Segment Start: MATERIAL FOR THIS TASK

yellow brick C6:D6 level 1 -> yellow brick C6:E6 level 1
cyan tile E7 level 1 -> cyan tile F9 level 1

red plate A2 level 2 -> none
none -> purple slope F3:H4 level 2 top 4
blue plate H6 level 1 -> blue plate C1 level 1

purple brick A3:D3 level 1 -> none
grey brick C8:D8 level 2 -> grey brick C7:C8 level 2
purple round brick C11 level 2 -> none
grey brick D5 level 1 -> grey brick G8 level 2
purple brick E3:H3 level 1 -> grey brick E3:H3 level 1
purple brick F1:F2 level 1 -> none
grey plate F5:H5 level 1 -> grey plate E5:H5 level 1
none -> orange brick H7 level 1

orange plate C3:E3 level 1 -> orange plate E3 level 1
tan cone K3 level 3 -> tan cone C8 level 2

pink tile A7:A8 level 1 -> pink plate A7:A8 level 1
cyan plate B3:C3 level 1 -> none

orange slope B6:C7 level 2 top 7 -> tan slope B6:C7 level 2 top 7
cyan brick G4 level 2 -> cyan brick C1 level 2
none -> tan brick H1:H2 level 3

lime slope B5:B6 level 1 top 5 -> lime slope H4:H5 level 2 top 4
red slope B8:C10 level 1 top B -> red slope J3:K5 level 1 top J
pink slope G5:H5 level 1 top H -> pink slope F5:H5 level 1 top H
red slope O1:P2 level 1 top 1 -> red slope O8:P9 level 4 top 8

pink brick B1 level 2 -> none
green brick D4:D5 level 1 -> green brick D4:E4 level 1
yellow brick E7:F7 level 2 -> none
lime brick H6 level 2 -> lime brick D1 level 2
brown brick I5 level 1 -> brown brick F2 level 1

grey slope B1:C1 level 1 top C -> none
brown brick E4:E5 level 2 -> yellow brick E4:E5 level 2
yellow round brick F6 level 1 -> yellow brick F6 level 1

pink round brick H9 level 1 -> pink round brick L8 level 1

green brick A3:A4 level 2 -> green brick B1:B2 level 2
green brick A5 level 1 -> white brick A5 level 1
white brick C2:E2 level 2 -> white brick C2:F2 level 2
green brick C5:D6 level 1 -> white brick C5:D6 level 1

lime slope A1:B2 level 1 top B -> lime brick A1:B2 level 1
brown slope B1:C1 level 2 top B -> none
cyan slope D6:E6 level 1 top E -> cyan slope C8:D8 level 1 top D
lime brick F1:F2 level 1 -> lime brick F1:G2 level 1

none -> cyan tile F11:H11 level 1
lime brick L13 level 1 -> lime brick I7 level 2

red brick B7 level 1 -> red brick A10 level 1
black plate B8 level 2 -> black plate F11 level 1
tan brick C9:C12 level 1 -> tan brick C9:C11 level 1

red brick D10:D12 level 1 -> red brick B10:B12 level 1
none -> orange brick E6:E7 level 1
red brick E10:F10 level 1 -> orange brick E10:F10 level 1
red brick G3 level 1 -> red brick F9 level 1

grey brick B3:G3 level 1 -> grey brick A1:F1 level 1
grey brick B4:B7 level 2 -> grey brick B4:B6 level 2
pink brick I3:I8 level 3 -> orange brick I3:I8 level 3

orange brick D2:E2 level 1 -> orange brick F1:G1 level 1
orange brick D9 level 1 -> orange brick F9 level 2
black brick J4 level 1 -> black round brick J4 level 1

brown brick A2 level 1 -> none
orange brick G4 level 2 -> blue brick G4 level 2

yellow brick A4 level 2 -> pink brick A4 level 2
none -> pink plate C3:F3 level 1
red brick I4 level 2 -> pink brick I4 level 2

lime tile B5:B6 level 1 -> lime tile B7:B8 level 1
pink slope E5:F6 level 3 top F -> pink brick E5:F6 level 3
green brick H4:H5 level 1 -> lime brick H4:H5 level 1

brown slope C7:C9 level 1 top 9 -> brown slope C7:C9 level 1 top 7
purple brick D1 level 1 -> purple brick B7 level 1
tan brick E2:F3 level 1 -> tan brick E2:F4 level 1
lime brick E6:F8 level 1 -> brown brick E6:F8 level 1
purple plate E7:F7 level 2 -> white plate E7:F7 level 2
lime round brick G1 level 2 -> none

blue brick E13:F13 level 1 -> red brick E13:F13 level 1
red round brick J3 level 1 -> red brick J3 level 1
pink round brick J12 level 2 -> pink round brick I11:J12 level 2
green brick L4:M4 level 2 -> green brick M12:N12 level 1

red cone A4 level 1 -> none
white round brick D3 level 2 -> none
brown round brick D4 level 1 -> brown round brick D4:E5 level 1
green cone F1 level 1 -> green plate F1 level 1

Segment End: MATERIAL FOR THIS TASK

WORK INSTRUCTIONS: Return each line above exactly.

SOLUTION TO THIS EXERCISE:
yellow brick C6:D6 level 1 -> yellow brick C6:E6 level 1
cyan tile E7 level 1 -> cyan tile F9 level 1

red plate A2 level 2 -> none
none -> purple slope F3:H4 level 2 top 4
blue plate H6 level 1 -> blue plate C1 level 1

purple brick A3:D3 level 1 -> none
grey brick C8:D8 level 2 -> grey brick C7:C8 level 2
purple round brick C11 level 2 -> none
grey brick D5 level 1 -> grey brick G8 level 2
purple brick E3:H3 level 1 -> grey brick E3:H3 level 1
purple brick F1:F2 level 1 -> none
grey plate F5:H5 level 1 -> grey plate E5:H5 level 1
none -> orange brick H7 level 1

orange plate C3:E3 level 1 -> orange plate E3 level 1
tan cone K3 level 3 -> tan cone C8 level 2

pink tile A7:A8 level 1 -> pink plate A7:A8 level 1
cyan plate B3:C3 level 1 -> none

orange slope B6:C7 level 2 top 7 -> tan slope B6:C7 level 2 top 7
cyan brick G4 level 2 -> cyan brick C1 level 2
none -> tan brick H1:H2 level 3

lime slope B5:B6 level 1 top 5 -> lime slope H4:H5 level 2 top 4
red slope B8:C10 level 1 top B -> red slope J3:K5 level 1 top J
pink slope G5:H5 level 1 top H -> pink slope F5:H5 level 1 top H
red slope O1:P2 level 1 top 1 -> red slope O8:P9 level 4 top 8

pink brick B1 level 2 -> none
green brick D4:D5 level 1 -> green brick D4:E4 level 1
yellow brick E7:F7 level 2 -> none
lime brick H6 level 2 -> lime brick D1 level 2
brown brick I5 level 1 -> brown brick F2 level 1

grey slope B1:C1 level 1 top C -> none
brown brick E4:E5 level 2 -> yellow brick E4:E5 level 2
yellow round brick F6 level 1 -> yellow brick F6 level 1

pink round brick H9 level 1 -> pink round brick L8 level 1

green brick A3:A4 level 2 -> green brick B1:B2 level 2
green brick A5 level 1 -> white brick A5 level 1
white brick C2:E2 level 2 -> white brick C2:F2 level 2
green brick C5:D6 level 1 -> white brick C5:D6 level 1

lime slope A1:B2 level 1 top B -> lime brick A1:B2 level 1
brown slope B1:C1 level 2 top B -> none
cyan slope D6:E6 level 1 top E -> cyan slope C8:D8 level 1 top D
lime brick F1:F2 level 1 -> lime brick F1:G2 level 1

none -> cyan tile F11:H11 level 1
lime brick L13 level 1 -> lime brick I7 level 2

red brick B7 level 1 -> red brick A10 level 1
black plate B8 level 2 -> black plate F11 level 1
tan brick C9:C12 level 1 -> tan brick C9:C11 level 1

red brick D10:D12 level 1 -> red brick B10:B12 level 1
none -> orange brick E6:E7 level 1
red brick E10:F10 level 1 -> orange brick E10:F10 level 1
red brick G3 level 1 -> red brick F9 level 1

grey brick B3:G3 level 1 -> grey brick A1:F1 level 1
grey brick B4:B7 level 2 -> grey brick B4:B6 level 2
pink brick I3:I8 level 3 -> orange brick I3:I8 level 3

orange brick D2:E2 level 1 -> orange brick F1:G1 level 1
orange brick D9 level 1 -> orange brick F9 level 2
black brick J4 level 1 -> black round brick J4 level 1

brown brick A2 level 1 -> none
orange brick G4 level 2 -> blue brick G4 level 2

yellow brick A4 level 2 -> pink brick A4 level 2
none -> pink plate C3:F3 level 1
red brick I4 level 2 -> pink brick I4 level 2

lime tile B5:B6 level 1 -> lime tile B7:B8 level 1
pink slope E5:F6 level 3 top F -> pink brick E5:F6 level 3
green brick H4:H5 level 1 -> lime brick H4:H5 level 1

brown slope C7:C9 level 1 top 9 -> brown slope C7:C9 level 1 top 7
purple brick D1 level 1 -> purple brick B7 level 1
tan brick E2:F3 level 1 -> tan brick E2:F4 level 1
lime brick E6:F8 level 1 -> brown brick E6:F8 level 1
purple plate E7:F7 level 2 -> white plate E7:F7 level 2
lime round brick G1 level 2 -> none

blue brick E13:F13 level 1 -> red brick E13:F13 level 1
red round brick J3 level 1 -> red brick J3 level 1
pink round brick J12 level 2 -> pink round brick I11:J12 level 2
green brick L4:M4 level 2 -> green brick M12:N12 level 1

red cone A4 level 1 -> none
white round brick D3 level 2 -> none
brown round brick D4 level 1 -> brown round brick D4:E5 level 1
green cone F1 level 1 -> green plate F1 level 1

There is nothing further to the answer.